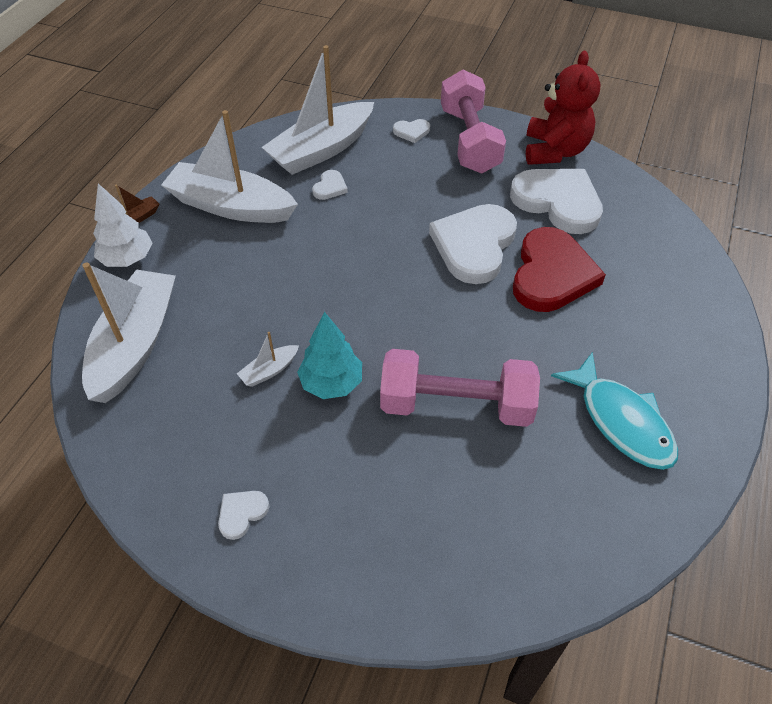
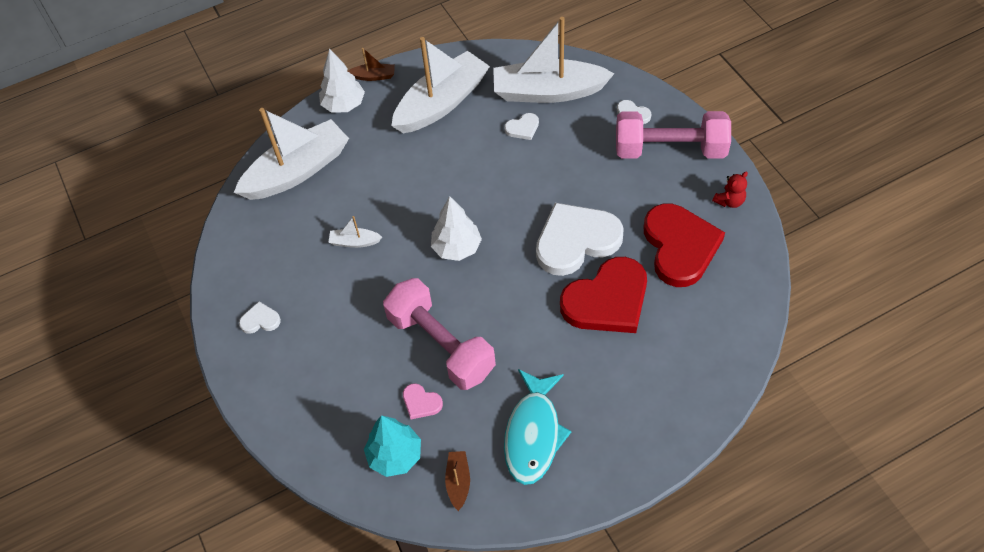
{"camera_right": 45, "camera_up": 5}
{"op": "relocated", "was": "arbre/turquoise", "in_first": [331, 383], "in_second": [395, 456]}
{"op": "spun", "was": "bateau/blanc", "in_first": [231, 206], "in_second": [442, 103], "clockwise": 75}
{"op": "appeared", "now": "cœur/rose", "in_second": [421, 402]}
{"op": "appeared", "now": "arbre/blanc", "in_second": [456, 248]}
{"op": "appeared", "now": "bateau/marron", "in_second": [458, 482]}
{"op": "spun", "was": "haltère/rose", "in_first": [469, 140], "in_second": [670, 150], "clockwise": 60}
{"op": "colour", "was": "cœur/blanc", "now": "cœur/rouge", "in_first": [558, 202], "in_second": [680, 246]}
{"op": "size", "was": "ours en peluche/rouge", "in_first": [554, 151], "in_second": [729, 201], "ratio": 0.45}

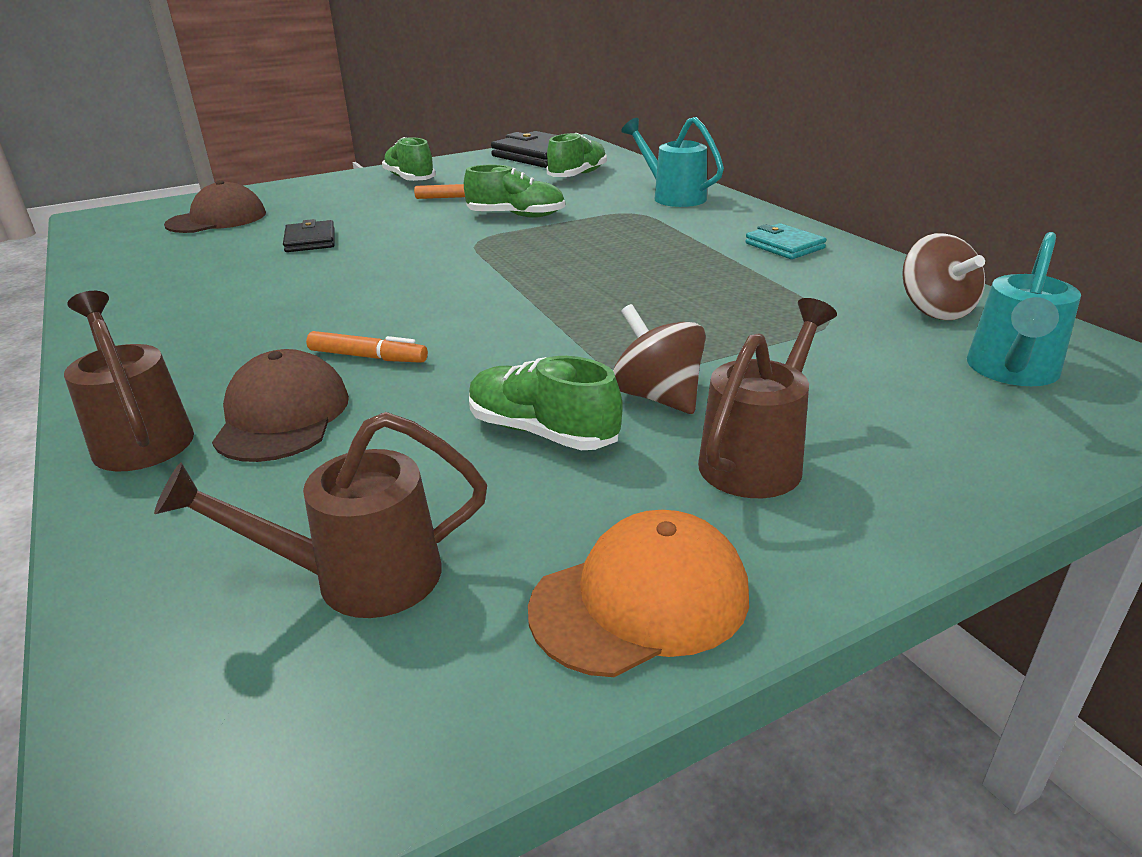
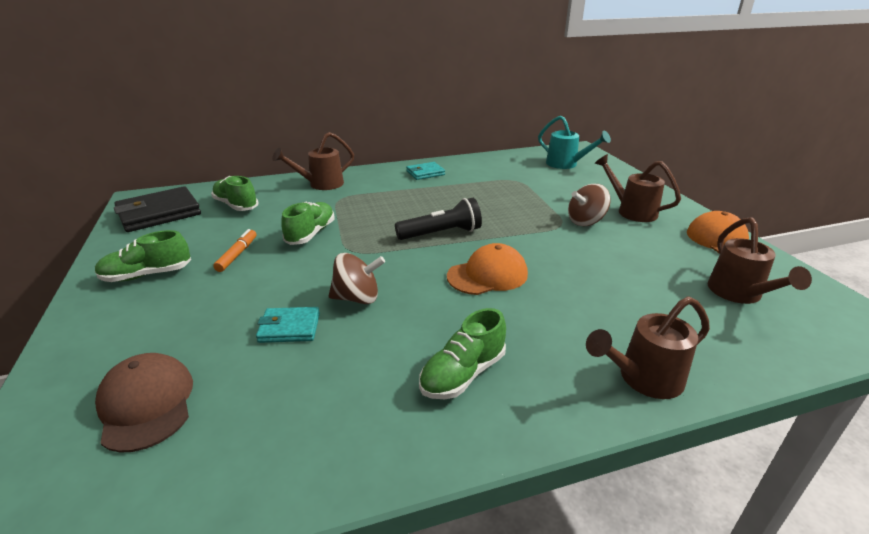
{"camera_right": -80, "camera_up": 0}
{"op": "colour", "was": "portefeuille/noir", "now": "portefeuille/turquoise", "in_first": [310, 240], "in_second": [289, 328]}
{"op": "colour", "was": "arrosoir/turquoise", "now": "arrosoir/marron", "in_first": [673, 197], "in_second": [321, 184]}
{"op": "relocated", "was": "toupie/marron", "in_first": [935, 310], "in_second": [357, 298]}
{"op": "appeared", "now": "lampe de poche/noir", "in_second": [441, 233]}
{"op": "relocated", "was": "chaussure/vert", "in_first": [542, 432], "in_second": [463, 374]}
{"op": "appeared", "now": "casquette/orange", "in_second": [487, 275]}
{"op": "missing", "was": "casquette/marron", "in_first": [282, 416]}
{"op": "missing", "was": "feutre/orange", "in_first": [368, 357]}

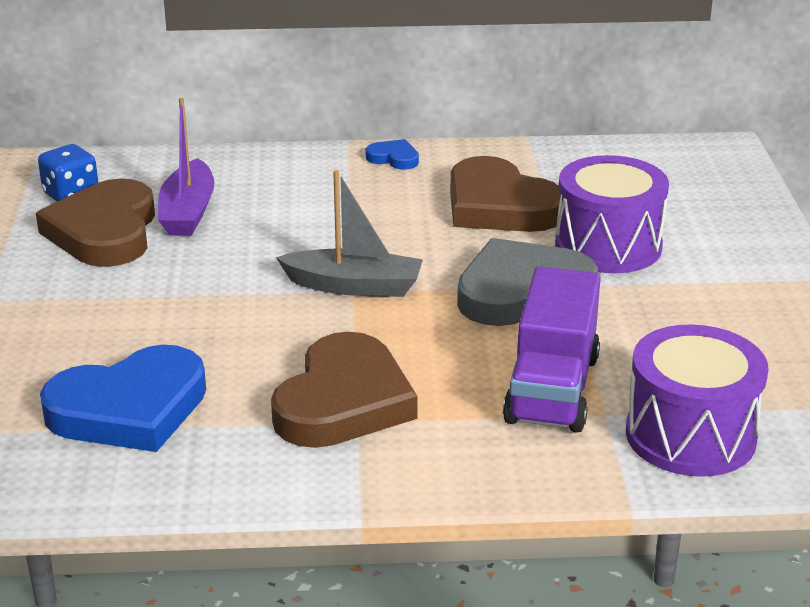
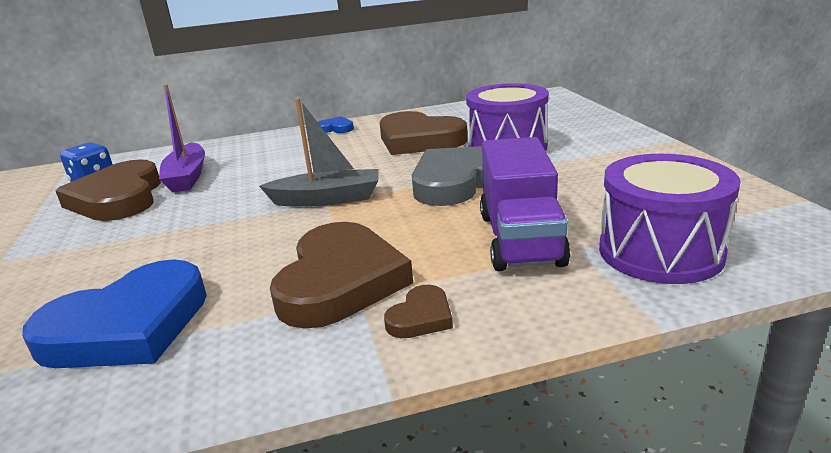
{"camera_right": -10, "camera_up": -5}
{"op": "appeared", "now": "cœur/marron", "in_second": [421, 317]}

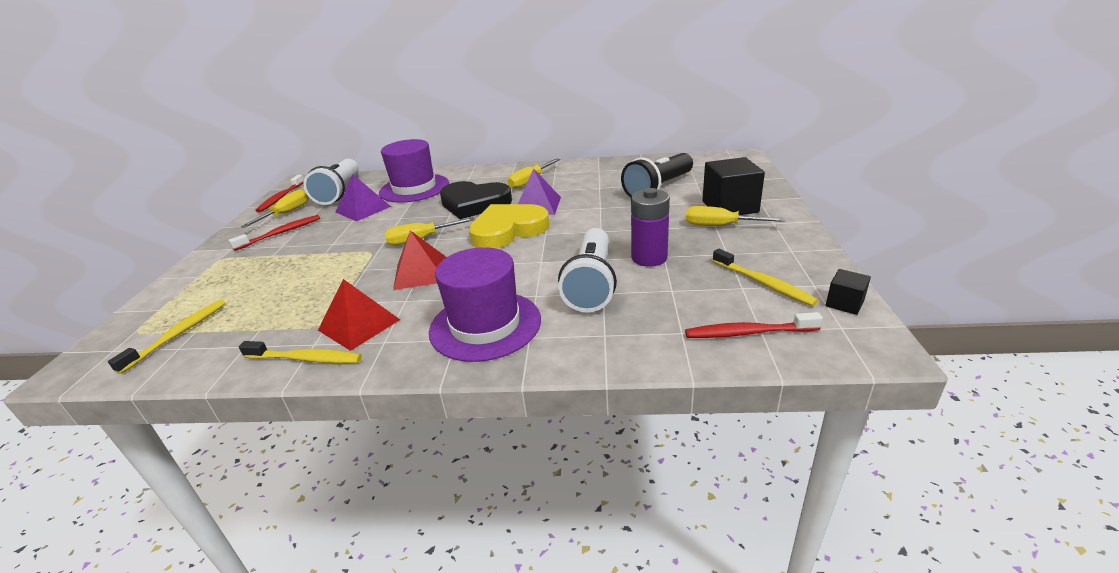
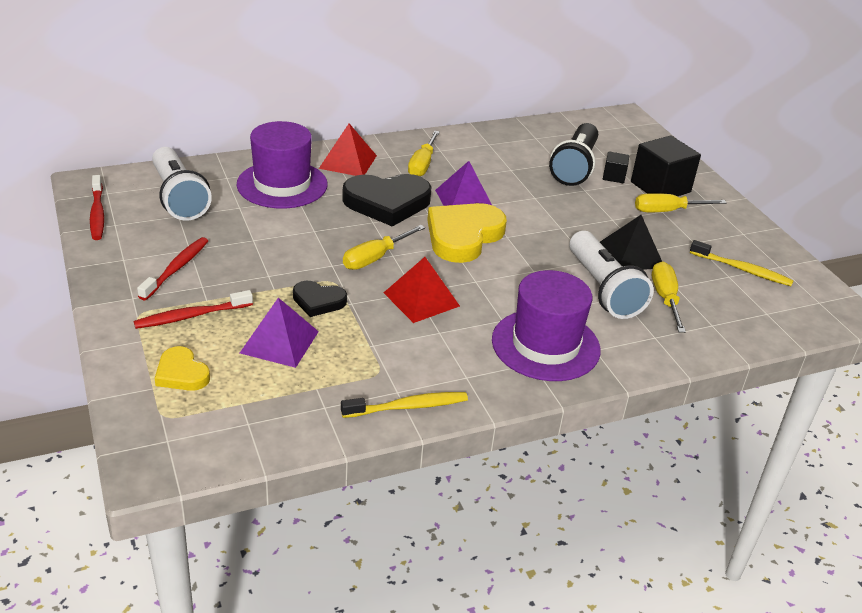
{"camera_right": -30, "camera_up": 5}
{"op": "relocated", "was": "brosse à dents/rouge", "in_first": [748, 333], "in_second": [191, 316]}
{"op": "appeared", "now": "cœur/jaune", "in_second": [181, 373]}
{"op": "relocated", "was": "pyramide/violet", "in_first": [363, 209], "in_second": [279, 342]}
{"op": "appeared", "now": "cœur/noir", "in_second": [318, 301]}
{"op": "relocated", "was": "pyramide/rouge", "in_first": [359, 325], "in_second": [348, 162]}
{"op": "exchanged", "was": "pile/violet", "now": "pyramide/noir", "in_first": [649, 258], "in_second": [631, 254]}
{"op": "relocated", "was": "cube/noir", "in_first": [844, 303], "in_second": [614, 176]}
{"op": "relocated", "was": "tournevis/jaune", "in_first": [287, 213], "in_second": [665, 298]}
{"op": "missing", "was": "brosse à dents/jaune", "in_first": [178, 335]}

**What is being asked**: Starting from the records above, copy each line where the string "spun" is found.

**Solved exercise**:
{"op": "spun", "was": "bateau/blanc", "in_first": [231, 206], "in_second": [442, 103], "clockwise": 75}
{"op": "spun", "was": "haltère/rose", "in_first": [469, 140], "in_second": [670, 150], "clockwise": 60}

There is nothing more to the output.